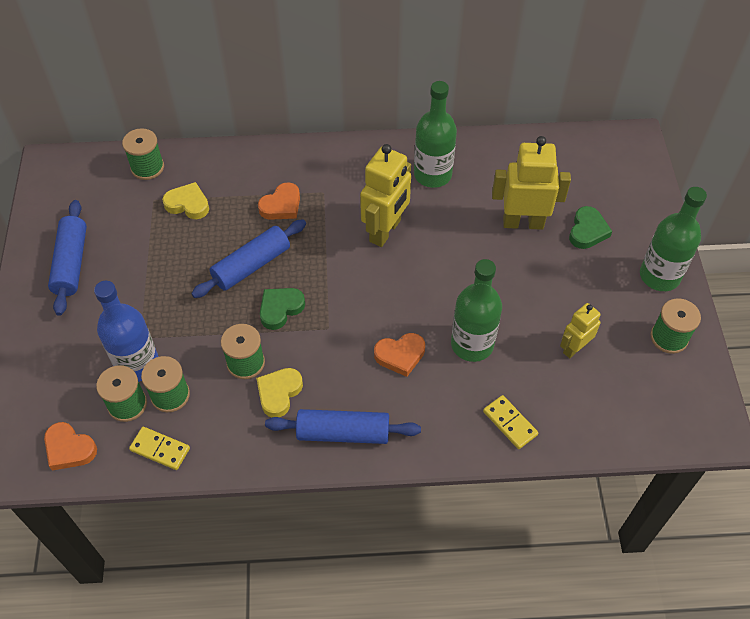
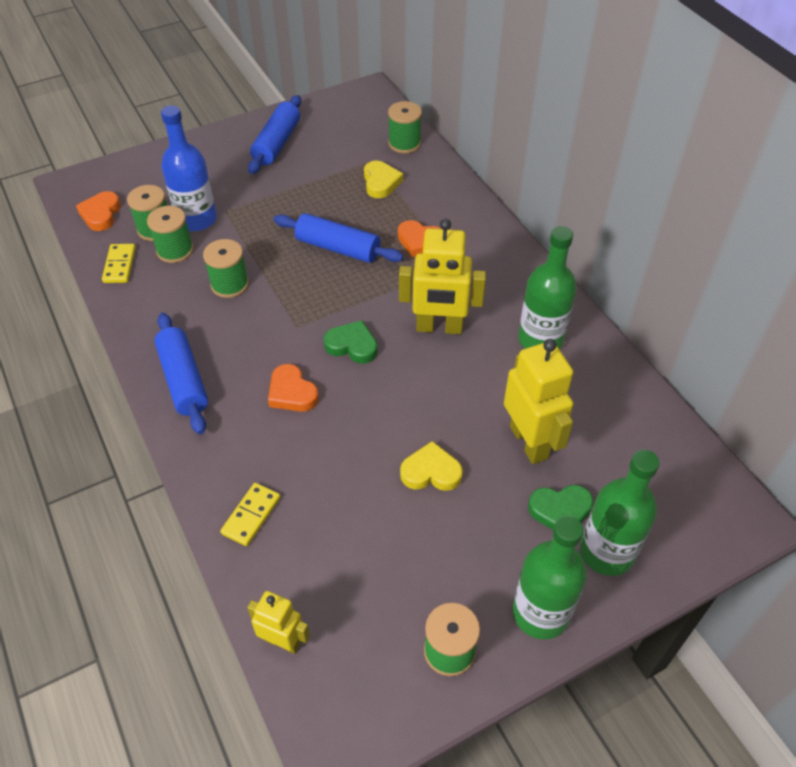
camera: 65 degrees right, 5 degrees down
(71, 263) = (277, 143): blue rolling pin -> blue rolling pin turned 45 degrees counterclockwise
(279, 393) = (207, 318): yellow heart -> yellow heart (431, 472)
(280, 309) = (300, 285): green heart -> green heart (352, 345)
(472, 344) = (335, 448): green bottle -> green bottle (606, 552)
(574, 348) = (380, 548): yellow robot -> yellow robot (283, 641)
■ ■ ■ ■ ■ ■ ■
Word for word, quote the lines above. Omit the pictures.

camera: 65 degrees right, 5 degrees down
(71, 263) = (277, 143): blue rolling pin -> blue rolling pin turned 45 degrees counterclockwise
(279, 393) = (207, 318): yellow heart -> yellow heart (431, 472)
(280, 309) = (300, 285): green heart -> green heart (352, 345)
(472, 344) = (335, 448): green bottle -> green bottle (606, 552)
(574, 348) = (380, 548): yellow robot -> yellow robot (283, 641)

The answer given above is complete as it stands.